REQUIREMENT: Scan the records that follow, and whenever a line has the word "gray", copy it.

Stored dataset items:
——

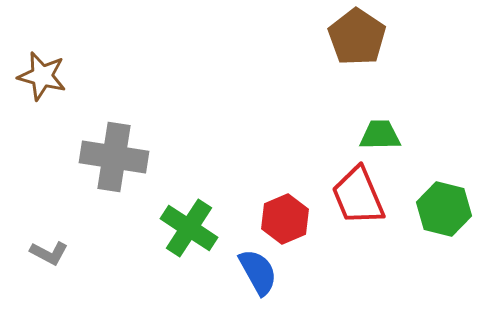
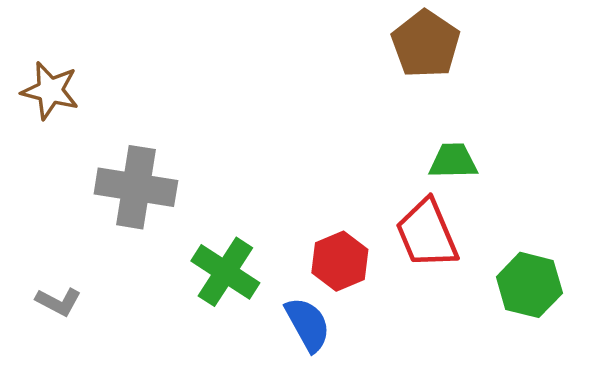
green hexagon: (444, 209) -> (529, 285), moved

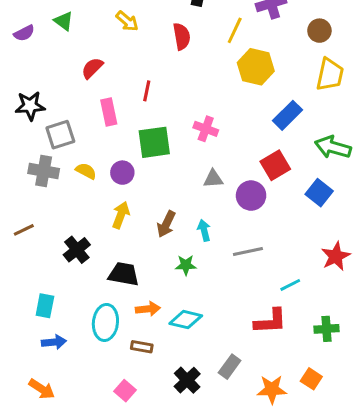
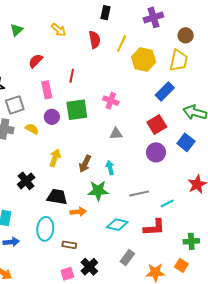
green triangle: (64, 21) -> (17, 30), turned 40
yellow line: (235, 30) -> (122, 44), moved
yellow trapezoid: (330, 75) -> (179, 60), moved
purple circle: (122, 173) -> (52, 117), moved
purple circle: (251, 196) -> (156, 152), moved
gray line: (248, 252) -> (139, 194), moved
green star: (186, 265) -> (98, 191), size x1.5
orange arrow: (148, 309) -> (78, 212), moved
cyan diamond: (186, 320) -> (117, 225), moved
green cross: (327, 329) -> (191, 241), moved
black cross: (187, 380) -> (89, 267), moved
pink square: (125, 391) -> (67, 274), moved, turned 32

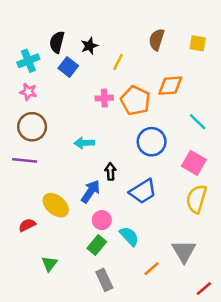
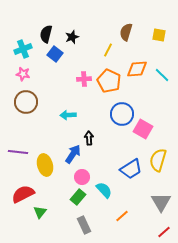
yellow line: (118, 62) -> (108, 50), moved
cyan line: (198, 122) -> (162, 75), moved
purple line: (25, 160) -> (18, 152), moved
pink square: (194, 163) -> (143, 129), moved
blue trapezoid: (143, 191) -> (131, 169), moved
yellow ellipse: (56, 205) -> (45, 165), turned 35
red semicircle: (27, 225) -> (23, 194), moved, size x1.6
gray triangle: (184, 251) -> (161, 202), moved

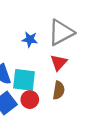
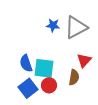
blue star: (30, 39) -> (53, 25), moved
red triangle: (59, 63) -> (84, 60), moved

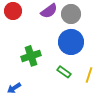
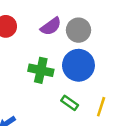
green cross: (31, 56) -> (41, 70), moved, turned 30

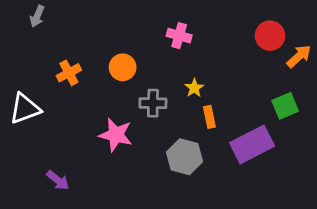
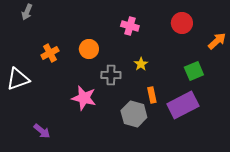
red circle: (270, 36) -> (182, 23), moved
green square: (285, 106) -> (194, 71), moved
orange rectangle: (209, 117) -> (152, 95), moved

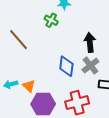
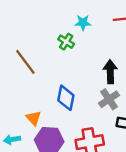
blue diamond: (66, 66) -> (66, 98), moved
cyan arrow: (11, 84) -> (12, 140), moved

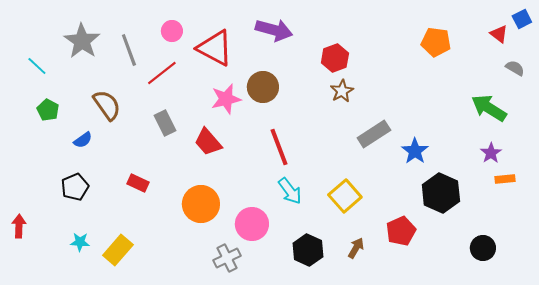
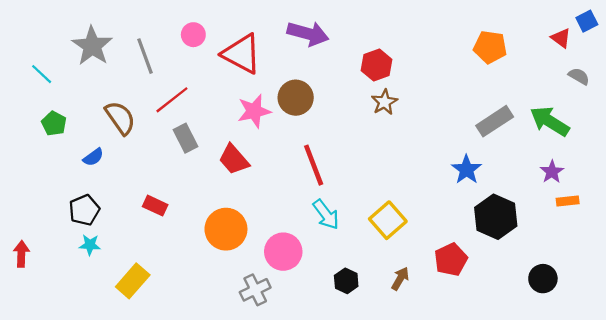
red line: (162, 73) -> (172, 100), moved
gray rectangle: (374, 134) -> (495, 121), moved
cyan star: (80, 242) -> (90, 245), moved
black hexagon: (308, 250) -> (346, 281), size x0.7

——

WRITTEN SOLUTION:
gray line: (248, 252) -> (139, 194), moved
gray triangle: (184, 251) -> (161, 202), moved
gray rectangle: (374, 134) -> (495, 121), moved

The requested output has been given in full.